=== Exercise input ===
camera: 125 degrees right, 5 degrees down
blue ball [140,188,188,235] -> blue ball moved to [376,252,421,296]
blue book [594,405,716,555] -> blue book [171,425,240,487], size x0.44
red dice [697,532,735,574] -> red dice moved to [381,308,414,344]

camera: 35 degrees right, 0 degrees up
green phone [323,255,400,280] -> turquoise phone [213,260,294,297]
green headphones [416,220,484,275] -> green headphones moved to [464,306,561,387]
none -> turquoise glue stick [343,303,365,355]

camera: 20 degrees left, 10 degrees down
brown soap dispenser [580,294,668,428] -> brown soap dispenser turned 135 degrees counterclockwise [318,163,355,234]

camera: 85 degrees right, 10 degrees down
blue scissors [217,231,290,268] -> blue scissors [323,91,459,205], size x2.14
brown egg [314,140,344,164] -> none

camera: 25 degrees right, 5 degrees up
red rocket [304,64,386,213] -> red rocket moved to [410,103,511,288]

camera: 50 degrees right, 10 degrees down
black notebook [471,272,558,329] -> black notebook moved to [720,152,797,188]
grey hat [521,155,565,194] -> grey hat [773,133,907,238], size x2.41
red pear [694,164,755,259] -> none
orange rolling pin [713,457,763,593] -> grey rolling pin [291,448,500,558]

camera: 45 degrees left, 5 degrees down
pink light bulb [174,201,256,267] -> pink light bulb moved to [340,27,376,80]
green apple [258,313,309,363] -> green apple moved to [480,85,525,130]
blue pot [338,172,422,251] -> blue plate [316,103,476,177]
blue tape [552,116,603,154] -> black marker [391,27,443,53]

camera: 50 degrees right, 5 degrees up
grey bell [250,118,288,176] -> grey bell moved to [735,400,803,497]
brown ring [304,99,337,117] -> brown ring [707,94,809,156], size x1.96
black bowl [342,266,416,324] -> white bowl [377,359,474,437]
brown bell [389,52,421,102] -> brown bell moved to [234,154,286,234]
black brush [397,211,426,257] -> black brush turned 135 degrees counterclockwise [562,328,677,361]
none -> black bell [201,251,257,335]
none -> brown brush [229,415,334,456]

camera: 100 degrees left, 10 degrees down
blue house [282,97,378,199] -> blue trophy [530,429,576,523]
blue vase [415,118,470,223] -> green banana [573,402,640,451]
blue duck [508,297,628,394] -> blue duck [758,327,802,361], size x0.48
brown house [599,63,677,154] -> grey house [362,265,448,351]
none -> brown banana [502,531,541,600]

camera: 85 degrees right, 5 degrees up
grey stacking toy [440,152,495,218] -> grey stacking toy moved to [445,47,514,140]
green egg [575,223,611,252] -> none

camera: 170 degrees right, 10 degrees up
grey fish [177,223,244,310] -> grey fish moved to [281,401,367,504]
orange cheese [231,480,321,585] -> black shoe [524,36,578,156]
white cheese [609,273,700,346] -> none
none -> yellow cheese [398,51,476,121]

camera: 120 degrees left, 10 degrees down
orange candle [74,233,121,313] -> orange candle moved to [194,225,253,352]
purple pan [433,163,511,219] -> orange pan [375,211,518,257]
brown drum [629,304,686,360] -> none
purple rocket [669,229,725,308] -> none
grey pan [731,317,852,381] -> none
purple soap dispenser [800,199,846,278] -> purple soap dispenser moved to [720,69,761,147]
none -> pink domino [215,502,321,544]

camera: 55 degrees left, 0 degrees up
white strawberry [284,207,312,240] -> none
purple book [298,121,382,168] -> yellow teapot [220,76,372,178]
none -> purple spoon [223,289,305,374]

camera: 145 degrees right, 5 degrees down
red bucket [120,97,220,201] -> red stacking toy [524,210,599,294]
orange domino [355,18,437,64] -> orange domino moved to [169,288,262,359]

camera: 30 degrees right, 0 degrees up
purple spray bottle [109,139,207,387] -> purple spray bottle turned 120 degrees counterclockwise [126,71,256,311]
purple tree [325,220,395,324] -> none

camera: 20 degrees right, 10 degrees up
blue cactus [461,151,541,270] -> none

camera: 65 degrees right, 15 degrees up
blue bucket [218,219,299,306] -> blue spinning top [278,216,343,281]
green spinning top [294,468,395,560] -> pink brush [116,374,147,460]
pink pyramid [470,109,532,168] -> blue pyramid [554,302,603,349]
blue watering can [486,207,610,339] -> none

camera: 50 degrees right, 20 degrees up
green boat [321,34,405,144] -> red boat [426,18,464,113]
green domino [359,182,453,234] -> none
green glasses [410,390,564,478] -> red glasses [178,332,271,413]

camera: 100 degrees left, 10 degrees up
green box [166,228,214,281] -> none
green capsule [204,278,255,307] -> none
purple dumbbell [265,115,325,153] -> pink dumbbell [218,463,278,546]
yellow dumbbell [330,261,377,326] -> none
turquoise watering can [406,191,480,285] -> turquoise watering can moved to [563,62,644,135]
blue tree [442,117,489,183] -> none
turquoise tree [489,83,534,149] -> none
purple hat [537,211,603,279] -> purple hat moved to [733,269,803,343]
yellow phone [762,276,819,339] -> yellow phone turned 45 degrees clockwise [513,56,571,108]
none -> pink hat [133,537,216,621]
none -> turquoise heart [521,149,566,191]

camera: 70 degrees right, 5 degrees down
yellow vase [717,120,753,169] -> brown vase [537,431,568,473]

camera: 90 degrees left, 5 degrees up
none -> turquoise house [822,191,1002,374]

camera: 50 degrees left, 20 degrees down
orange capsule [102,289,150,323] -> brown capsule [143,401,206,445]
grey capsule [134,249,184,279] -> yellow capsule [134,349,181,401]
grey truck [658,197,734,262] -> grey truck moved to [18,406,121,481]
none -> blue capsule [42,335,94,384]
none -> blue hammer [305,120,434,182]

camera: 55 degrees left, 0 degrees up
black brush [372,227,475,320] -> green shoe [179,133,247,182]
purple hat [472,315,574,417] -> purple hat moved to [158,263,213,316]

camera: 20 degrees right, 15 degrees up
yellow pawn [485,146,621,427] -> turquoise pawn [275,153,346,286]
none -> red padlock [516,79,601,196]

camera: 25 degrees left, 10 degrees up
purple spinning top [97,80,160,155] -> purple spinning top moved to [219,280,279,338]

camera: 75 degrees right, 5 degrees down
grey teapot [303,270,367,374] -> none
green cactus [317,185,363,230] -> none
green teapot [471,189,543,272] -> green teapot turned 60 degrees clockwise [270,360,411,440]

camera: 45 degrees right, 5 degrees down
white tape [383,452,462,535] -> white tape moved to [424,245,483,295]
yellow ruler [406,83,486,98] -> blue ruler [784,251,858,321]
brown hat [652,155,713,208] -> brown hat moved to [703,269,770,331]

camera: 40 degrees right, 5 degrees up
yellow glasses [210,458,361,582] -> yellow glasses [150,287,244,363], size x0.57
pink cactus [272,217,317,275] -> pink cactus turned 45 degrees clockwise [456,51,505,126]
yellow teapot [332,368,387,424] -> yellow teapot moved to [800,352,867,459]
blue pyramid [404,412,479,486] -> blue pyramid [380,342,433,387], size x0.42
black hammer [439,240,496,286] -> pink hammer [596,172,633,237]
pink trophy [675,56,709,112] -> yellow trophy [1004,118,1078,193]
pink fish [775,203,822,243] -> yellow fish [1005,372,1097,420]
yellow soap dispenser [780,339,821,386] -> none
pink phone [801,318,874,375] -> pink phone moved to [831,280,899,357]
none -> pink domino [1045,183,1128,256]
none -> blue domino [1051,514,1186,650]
===
Send back exactly the lines of the listing above starting at the one with "camera: 120 degrees left, 10 degrees down" and ending at the one with "camera: 20 degrees right, 10 degrees up", inclusive, and no others.

camera: 120 degrees left, 10 degrees down
orange candle [74,233,121,313] -> orange candle moved to [194,225,253,352]
purple pan [433,163,511,219] -> orange pan [375,211,518,257]
brown drum [629,304,686,360] -> none
purple rocket [669,229,725,308] -> none
grey pan [731,317,852,381] -> none
purple soap dispenser [800,199,846,278] -> purple soap dispenser moved to [720,69,761,147]
none -> pink domino [215,502,321,544]

camera: 55 degrees left, 0 degrees up
white strawberry [284,207,312,240] -> none
purple book [298,121,382,168] -> yellow teapot [220,76,372,178]
none -> purple spoon [223,289,305,374]

camera: 145 degrees right, 5 degrees down
red bucket [120,97,220,201] -> red stacking toy [524,210,599,294]
orange domino [355,18,437,64] -> orange domino moved to [169,288,262,359]

camera: 30 degrees right, 0 degrees up
purple spray bottle [109,139,207,387] -> purple spray bottle turned 120 degrees counterclockwise [126,71,256,311]
purple tree [325,220,395,324] -> none

camera: 20 degrees right, 10 degrees up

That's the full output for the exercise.